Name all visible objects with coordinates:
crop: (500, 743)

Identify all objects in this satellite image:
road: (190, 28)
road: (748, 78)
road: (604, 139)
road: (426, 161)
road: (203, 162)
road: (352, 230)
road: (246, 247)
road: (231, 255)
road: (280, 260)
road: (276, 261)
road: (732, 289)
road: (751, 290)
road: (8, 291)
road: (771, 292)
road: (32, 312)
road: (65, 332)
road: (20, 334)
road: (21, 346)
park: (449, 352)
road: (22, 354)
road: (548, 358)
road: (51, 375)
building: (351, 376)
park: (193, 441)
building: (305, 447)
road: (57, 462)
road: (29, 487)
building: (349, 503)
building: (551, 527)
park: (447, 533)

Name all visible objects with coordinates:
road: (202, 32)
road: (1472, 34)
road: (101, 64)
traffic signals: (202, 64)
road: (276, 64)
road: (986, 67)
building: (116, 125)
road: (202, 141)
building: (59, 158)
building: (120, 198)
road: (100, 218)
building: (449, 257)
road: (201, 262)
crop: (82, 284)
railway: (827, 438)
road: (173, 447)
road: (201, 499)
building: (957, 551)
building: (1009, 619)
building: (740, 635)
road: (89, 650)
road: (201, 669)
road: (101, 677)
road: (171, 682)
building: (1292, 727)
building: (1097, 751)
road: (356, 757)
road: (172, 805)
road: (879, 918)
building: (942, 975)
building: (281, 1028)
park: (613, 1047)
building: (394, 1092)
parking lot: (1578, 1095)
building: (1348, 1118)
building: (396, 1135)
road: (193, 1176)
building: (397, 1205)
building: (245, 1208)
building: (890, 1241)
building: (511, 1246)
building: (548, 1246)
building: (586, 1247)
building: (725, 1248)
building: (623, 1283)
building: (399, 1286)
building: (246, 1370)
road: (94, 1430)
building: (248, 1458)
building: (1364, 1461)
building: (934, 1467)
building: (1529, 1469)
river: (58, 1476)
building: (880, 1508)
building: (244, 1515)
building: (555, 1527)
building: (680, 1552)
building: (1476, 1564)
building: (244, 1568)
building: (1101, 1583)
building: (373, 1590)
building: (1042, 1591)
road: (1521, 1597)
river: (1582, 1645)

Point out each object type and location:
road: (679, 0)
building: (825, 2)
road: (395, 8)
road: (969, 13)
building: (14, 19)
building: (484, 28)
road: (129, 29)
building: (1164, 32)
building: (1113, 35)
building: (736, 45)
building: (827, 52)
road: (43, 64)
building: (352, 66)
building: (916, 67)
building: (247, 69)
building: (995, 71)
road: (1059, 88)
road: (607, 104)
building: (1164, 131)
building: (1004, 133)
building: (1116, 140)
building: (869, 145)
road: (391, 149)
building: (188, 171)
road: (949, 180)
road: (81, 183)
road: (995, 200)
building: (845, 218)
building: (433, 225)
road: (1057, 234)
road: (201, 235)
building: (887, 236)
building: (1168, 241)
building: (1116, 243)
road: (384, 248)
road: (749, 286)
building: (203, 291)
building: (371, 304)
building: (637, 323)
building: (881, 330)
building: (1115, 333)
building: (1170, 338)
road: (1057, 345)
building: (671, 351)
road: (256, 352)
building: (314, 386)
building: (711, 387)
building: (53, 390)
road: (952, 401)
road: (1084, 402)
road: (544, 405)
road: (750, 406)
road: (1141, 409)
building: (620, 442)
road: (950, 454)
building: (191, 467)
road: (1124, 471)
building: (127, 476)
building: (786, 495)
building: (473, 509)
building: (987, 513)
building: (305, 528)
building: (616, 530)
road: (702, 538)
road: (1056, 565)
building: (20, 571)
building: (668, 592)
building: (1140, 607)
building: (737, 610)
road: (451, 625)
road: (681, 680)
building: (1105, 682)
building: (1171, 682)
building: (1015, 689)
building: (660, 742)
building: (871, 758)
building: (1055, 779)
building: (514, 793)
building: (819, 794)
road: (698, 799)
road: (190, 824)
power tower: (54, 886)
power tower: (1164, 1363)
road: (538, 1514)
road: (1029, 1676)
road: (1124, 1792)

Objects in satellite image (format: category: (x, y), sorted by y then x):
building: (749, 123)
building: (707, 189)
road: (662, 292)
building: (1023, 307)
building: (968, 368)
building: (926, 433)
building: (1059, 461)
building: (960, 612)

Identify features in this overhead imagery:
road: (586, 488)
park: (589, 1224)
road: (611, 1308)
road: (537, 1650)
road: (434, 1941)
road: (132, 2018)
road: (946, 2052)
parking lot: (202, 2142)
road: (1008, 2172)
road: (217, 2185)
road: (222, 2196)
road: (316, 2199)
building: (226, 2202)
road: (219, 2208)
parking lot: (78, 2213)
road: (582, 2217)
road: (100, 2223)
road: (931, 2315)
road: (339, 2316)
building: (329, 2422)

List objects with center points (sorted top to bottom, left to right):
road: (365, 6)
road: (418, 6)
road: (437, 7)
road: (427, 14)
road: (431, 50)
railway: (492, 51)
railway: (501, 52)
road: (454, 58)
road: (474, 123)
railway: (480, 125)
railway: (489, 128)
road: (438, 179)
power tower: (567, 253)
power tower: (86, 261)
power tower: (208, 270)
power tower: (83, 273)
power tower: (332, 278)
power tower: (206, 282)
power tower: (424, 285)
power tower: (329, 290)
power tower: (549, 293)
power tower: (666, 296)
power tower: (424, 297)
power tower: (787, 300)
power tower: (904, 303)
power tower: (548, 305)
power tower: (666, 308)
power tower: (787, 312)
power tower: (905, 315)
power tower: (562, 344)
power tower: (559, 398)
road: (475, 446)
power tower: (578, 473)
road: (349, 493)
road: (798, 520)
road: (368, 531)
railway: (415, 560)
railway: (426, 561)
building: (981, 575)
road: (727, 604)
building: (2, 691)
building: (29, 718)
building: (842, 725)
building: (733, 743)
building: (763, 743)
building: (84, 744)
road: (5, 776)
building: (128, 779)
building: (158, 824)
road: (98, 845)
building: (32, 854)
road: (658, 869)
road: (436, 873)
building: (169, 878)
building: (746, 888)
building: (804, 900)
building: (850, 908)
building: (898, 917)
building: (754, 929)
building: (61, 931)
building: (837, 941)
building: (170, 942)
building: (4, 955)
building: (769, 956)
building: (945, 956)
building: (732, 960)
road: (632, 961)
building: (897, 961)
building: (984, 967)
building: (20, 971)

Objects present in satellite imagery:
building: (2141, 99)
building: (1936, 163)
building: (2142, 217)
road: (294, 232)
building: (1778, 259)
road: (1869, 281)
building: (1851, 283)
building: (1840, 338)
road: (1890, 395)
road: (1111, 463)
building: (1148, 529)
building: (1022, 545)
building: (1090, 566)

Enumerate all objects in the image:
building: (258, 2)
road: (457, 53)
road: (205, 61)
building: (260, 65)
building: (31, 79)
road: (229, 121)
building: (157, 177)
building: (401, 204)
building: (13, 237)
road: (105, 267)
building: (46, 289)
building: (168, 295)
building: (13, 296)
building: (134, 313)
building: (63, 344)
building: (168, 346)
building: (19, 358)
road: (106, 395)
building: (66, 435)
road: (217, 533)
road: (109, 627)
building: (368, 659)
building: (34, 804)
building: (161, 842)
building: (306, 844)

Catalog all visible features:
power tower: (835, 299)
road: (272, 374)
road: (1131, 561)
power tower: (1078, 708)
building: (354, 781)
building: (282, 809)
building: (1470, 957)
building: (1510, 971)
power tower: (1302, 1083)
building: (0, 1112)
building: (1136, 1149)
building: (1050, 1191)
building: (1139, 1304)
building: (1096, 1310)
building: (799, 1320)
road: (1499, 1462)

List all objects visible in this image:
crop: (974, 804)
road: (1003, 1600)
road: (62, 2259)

Instructions for the task: In the listing, find every line containing the word "features" and list it.

Response to the task:
Identify features in this overhead imagery:
Catalog all visible features:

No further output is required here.